Data provided ▸
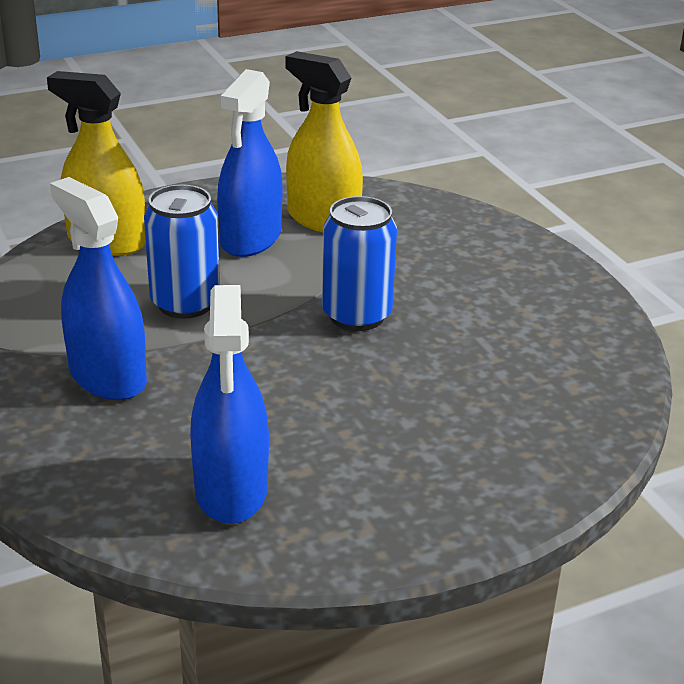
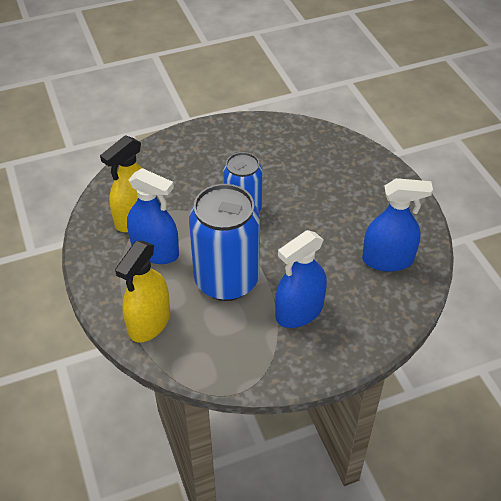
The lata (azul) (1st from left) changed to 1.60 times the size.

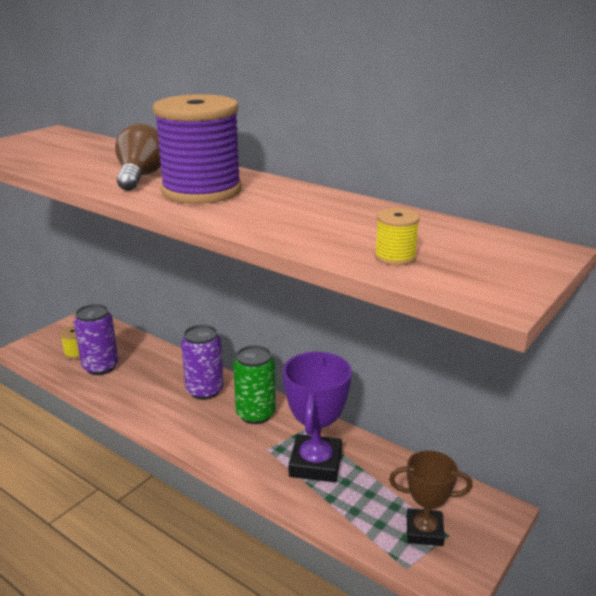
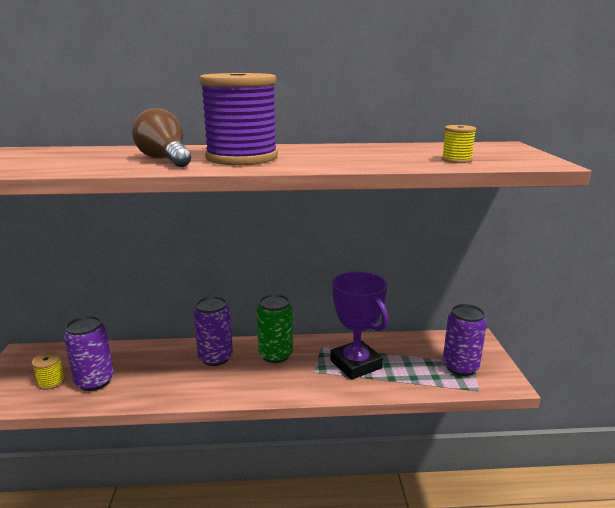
The trofeo (marrón) was replaced by the lata (morado) (3rd from left).

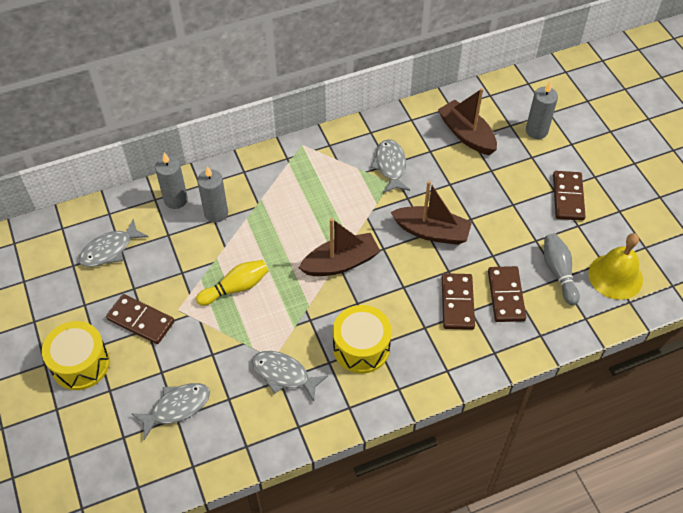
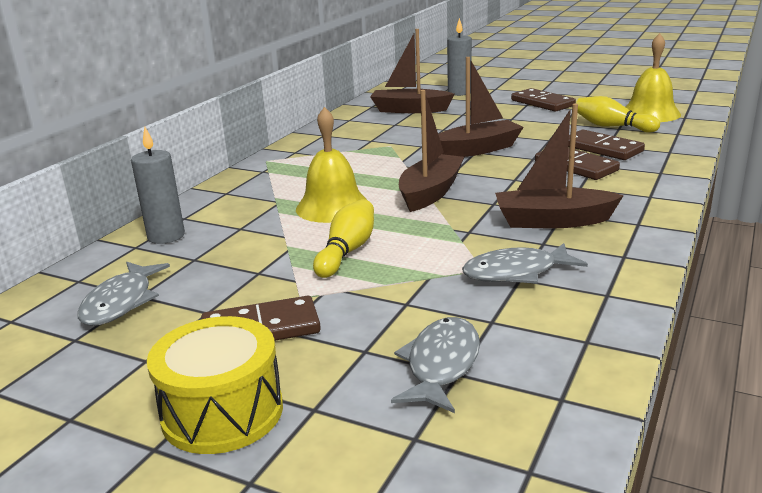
The vela (gris) (2nd from left) disappeared.
The tambor (amarillo) (2nd from left) was replaced by the barco (marrón) (4th from left).
The pez (gris) (4th from left) disappeared.
The bolo (gris) became the bolo (amarillo) (2nd from left).
The campana (amarillo) (1st from left) appeared.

What to do ▸
What belongs in the answer is each line above, reproduced exactly, and no picture.

Written solution ▸
The lata (azul) (1st from left) changed to 1.60 times the size.

The trofeo (marrón) was replaced by the lata (morado) (3rd from left).

The vela (gris) (2nd from left) disappeared.
The tambor (amarillo) (2nd from left) was replaced by the barco (marrón) (4th from left).
The pez (gris) (4th from left) disappeared.
The bolo (gris) became the bolo (amarillo) (2nd from left).
The campana (amarillo) (1st from left) appeared.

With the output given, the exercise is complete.